Pick out every line in the rows below that contains the string "kern" and copy each of those lines in full.

===== STORED ROWS

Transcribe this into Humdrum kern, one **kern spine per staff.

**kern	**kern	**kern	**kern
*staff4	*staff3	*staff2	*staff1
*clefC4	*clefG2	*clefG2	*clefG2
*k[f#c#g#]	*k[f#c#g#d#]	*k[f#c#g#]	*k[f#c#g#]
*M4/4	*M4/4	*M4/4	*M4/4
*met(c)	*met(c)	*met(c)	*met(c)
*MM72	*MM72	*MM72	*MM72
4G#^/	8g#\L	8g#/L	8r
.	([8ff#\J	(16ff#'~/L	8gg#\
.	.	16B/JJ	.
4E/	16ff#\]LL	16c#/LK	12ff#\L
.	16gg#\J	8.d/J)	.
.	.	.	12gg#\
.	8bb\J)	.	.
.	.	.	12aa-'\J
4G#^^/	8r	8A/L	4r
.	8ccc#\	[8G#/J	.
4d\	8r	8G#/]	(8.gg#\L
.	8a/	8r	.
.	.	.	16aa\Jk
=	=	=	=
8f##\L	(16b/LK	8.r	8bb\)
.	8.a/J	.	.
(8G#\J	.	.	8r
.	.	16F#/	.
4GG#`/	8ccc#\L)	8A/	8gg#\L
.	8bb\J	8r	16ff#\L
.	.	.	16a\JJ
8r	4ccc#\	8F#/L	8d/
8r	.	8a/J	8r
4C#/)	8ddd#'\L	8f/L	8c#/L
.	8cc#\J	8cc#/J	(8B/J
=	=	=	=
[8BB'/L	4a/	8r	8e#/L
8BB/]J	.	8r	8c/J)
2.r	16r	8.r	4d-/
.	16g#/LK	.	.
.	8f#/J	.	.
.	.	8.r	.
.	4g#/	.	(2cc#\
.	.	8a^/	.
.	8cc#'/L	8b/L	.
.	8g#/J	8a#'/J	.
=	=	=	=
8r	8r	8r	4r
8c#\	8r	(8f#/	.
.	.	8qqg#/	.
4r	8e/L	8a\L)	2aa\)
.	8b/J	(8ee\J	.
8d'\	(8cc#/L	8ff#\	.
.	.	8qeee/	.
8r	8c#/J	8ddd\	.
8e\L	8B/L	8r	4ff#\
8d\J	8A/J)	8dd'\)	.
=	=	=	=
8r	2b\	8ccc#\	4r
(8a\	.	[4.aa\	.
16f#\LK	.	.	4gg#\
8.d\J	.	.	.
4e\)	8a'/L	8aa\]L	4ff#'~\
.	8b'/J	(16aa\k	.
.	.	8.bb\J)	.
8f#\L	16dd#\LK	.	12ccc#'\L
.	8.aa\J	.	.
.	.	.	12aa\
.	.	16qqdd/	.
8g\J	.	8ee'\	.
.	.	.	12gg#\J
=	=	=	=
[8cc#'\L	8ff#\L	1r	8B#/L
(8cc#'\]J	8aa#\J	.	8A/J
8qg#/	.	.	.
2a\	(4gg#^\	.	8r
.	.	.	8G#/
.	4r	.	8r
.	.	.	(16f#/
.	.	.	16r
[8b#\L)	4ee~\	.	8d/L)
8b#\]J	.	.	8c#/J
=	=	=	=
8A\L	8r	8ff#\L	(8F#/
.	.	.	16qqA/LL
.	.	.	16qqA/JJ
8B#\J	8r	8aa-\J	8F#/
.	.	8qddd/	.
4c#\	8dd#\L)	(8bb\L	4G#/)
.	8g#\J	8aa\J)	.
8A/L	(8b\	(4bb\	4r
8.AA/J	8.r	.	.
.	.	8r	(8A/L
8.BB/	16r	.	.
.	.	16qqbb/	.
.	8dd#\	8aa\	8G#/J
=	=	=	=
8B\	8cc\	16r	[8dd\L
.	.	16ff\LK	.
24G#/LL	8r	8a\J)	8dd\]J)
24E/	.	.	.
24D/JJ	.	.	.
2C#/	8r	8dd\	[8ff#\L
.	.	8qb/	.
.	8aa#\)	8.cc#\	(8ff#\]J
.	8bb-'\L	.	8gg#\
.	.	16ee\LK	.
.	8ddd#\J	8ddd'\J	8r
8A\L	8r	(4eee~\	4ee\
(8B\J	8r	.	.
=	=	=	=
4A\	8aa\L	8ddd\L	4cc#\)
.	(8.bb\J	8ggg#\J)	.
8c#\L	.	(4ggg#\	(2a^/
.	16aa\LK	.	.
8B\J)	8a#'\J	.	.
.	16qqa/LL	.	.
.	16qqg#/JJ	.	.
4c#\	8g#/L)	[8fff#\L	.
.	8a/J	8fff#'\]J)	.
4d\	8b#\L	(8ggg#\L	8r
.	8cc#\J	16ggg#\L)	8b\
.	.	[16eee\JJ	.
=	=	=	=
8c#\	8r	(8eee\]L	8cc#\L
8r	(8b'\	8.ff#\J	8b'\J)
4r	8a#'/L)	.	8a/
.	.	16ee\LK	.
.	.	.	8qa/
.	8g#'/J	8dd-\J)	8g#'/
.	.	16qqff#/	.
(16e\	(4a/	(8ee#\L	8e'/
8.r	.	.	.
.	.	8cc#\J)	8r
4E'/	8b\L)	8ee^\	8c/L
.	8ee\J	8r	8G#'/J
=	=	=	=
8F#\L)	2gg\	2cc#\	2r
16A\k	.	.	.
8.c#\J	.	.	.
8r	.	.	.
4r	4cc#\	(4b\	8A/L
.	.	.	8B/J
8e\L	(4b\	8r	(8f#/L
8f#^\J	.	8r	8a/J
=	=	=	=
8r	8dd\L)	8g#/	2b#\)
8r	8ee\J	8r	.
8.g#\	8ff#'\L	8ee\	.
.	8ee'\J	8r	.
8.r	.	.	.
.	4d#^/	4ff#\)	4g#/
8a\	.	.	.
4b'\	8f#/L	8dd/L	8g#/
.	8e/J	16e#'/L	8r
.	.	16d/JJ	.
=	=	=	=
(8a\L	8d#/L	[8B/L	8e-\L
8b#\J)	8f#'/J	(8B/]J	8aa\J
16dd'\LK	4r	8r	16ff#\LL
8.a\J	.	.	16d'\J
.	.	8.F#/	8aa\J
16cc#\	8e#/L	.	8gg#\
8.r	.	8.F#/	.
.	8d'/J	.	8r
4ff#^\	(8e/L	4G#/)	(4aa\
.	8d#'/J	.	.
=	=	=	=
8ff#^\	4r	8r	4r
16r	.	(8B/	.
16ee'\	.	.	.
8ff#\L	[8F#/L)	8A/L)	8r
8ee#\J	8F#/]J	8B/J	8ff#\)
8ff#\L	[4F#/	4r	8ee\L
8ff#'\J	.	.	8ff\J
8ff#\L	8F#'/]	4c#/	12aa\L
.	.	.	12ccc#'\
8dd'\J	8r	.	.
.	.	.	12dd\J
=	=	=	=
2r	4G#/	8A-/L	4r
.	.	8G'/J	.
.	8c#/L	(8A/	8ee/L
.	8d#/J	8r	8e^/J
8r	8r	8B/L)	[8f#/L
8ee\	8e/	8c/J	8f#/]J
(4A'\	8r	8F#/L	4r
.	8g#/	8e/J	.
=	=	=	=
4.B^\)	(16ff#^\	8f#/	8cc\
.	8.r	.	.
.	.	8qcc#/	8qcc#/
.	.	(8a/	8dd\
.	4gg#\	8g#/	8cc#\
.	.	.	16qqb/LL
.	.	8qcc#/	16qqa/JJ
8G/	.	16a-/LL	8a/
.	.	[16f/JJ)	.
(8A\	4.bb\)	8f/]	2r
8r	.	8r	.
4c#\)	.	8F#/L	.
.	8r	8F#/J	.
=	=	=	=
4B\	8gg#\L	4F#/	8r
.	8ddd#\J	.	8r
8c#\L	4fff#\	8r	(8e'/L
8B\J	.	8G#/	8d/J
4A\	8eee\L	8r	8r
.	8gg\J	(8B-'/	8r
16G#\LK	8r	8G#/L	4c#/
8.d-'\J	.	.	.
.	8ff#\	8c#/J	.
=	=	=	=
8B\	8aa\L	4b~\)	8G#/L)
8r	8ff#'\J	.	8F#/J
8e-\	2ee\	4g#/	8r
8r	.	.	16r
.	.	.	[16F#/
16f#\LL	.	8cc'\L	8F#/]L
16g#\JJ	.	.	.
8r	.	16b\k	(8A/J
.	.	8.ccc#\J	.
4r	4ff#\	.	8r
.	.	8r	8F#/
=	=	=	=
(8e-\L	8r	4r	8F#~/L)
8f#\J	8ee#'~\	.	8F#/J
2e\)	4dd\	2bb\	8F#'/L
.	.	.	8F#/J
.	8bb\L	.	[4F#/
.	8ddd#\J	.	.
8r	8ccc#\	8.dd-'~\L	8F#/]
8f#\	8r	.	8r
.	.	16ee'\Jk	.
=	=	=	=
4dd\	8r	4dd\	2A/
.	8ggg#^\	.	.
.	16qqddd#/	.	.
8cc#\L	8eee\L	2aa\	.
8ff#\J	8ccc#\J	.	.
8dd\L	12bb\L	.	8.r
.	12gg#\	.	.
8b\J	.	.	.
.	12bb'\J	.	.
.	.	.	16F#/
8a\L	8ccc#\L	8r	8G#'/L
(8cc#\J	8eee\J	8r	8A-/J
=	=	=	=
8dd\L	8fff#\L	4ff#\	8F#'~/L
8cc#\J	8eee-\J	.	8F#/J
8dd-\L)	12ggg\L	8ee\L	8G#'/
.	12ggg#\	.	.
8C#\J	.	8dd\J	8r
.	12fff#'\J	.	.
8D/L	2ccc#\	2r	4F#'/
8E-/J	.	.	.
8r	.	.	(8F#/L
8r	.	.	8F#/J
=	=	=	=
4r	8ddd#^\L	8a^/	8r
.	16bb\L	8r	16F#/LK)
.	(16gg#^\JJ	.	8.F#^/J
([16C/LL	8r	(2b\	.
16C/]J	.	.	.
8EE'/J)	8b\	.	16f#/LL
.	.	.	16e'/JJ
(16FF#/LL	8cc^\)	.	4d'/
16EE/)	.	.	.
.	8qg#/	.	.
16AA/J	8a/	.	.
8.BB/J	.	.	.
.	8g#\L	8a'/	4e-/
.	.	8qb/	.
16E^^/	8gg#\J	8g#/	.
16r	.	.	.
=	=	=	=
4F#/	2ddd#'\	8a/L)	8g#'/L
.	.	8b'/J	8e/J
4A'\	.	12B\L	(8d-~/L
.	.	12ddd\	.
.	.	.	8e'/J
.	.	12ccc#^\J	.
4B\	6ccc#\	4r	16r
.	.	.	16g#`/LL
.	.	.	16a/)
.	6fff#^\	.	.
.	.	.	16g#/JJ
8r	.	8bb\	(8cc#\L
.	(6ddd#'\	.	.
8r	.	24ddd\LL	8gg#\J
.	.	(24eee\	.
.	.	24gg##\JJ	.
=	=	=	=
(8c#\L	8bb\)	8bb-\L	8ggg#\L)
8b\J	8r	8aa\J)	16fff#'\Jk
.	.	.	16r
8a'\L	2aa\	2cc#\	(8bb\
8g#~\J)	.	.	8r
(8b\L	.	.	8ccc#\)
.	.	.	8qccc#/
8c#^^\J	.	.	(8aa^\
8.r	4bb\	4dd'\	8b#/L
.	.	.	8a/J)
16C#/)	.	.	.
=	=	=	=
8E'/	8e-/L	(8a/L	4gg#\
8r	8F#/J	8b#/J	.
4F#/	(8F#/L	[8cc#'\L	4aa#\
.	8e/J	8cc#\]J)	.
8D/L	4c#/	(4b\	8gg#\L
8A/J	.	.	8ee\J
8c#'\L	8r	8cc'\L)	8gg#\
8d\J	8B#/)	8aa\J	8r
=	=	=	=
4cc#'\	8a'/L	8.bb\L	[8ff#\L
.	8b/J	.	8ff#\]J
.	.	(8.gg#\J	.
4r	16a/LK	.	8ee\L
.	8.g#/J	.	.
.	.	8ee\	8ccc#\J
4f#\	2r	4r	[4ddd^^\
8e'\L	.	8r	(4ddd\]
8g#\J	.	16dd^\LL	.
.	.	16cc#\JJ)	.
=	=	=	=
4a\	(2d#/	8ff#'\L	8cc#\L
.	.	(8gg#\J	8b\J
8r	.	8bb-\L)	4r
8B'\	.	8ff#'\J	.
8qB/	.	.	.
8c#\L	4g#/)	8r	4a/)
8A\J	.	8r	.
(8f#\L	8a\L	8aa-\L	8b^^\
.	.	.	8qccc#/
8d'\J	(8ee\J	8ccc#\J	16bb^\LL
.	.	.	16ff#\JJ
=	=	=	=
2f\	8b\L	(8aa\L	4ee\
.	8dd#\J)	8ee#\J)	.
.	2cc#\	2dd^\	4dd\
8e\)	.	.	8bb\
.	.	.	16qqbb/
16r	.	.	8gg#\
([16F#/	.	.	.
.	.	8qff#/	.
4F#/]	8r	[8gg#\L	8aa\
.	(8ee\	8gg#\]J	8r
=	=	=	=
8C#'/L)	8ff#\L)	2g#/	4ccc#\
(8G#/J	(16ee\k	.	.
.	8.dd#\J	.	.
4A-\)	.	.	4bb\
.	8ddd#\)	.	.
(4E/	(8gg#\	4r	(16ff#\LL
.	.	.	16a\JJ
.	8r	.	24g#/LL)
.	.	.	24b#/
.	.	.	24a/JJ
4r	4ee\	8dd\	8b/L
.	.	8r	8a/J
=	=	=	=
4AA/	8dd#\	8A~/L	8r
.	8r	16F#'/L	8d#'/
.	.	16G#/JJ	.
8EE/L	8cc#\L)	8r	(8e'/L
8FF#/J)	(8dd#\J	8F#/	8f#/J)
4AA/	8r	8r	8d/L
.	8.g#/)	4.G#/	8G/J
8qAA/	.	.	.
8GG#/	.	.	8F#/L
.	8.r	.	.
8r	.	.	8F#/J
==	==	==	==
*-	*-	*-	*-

==========

### TASK SOLUTION:
Transcribe this into Humdrum kern, one **kern spine per staff.
**kern	**kern	**kern	**kern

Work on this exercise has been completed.